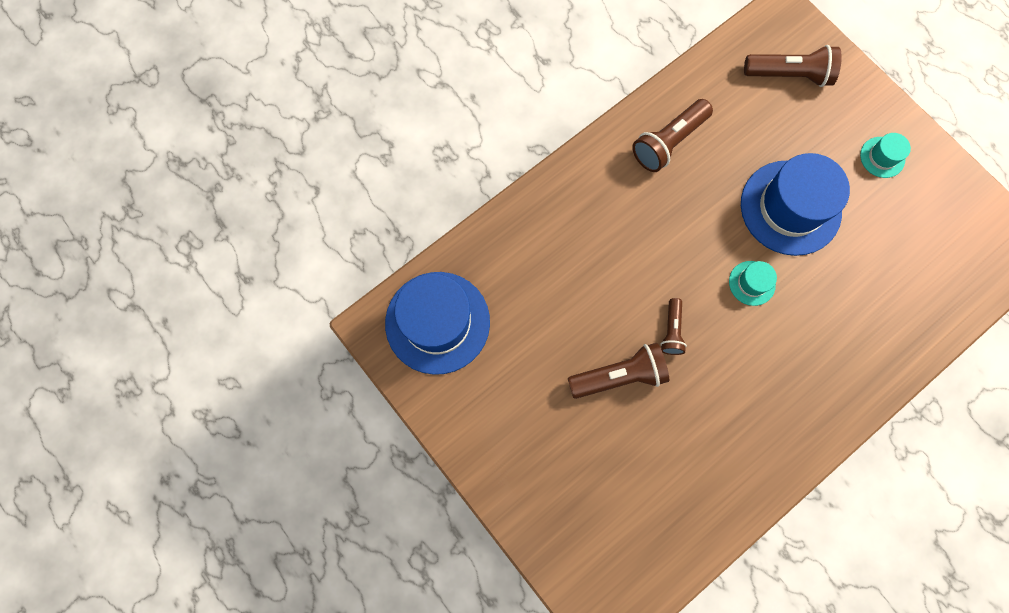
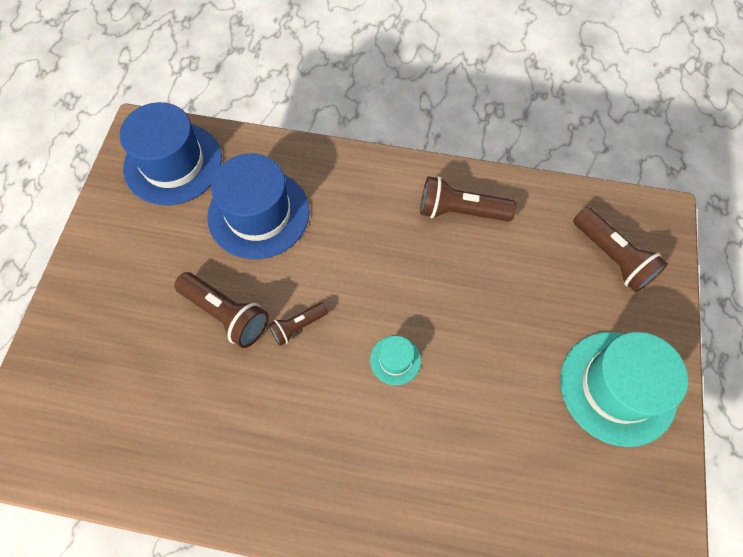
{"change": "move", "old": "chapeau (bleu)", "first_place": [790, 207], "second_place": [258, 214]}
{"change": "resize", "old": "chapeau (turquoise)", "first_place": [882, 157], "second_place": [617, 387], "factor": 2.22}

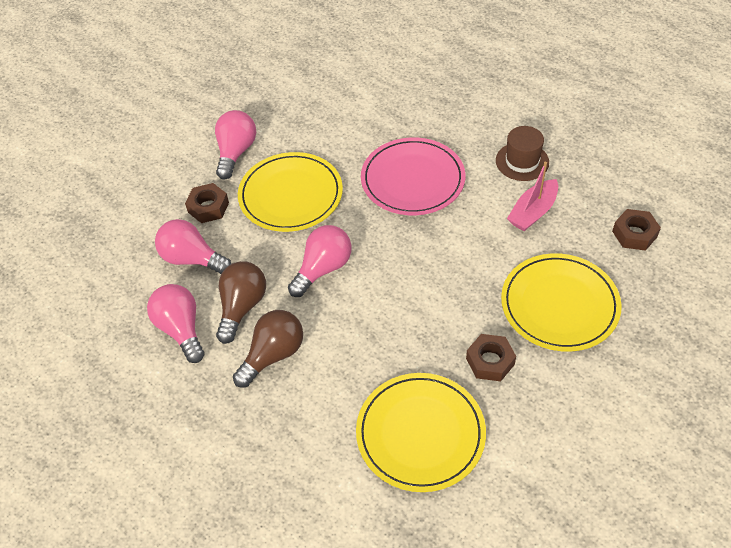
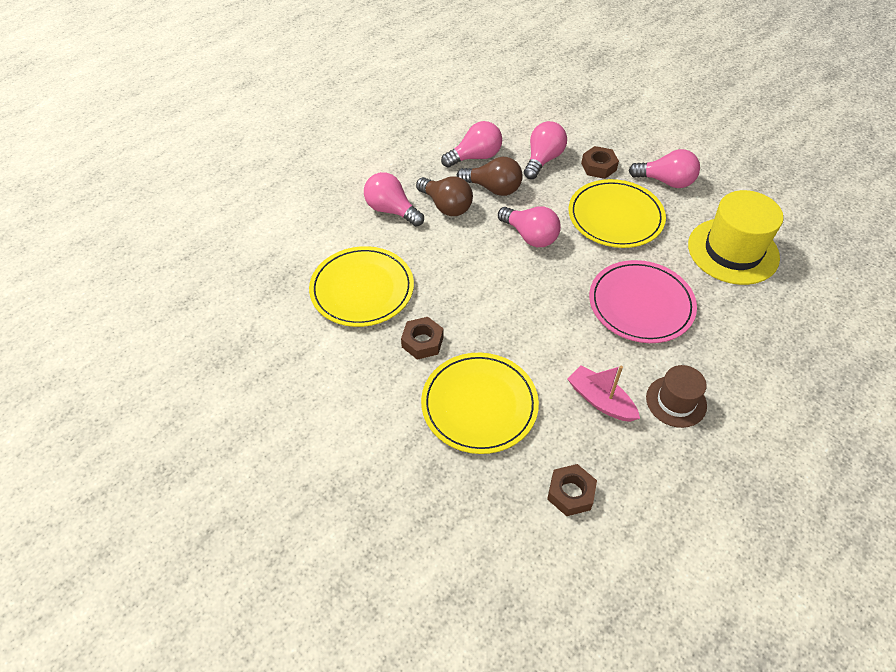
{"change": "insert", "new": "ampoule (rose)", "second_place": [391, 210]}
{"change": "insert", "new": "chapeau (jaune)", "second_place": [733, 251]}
━━━━━━━━━━
## WORK TO COMPLETE
Apart from the pictures, restate all of the listing above exactly.

## EXERCISE RESPONSE
{"change": "move", "old": "chapeau (bleu)", "first_place": [790, 207], "second_place": [258, 214]}
{"change": "resize", "old": "chapeau (turquoise)", "first_place": [882, 157], "second_place": [617, 387], "factor": 2.22}

{"change": "insert", "new": "ampoule (rose)", "second_place": [391, 210]}
{"change": "insert", "new": "chapeau (jaune)", "second_place": [733, 251]}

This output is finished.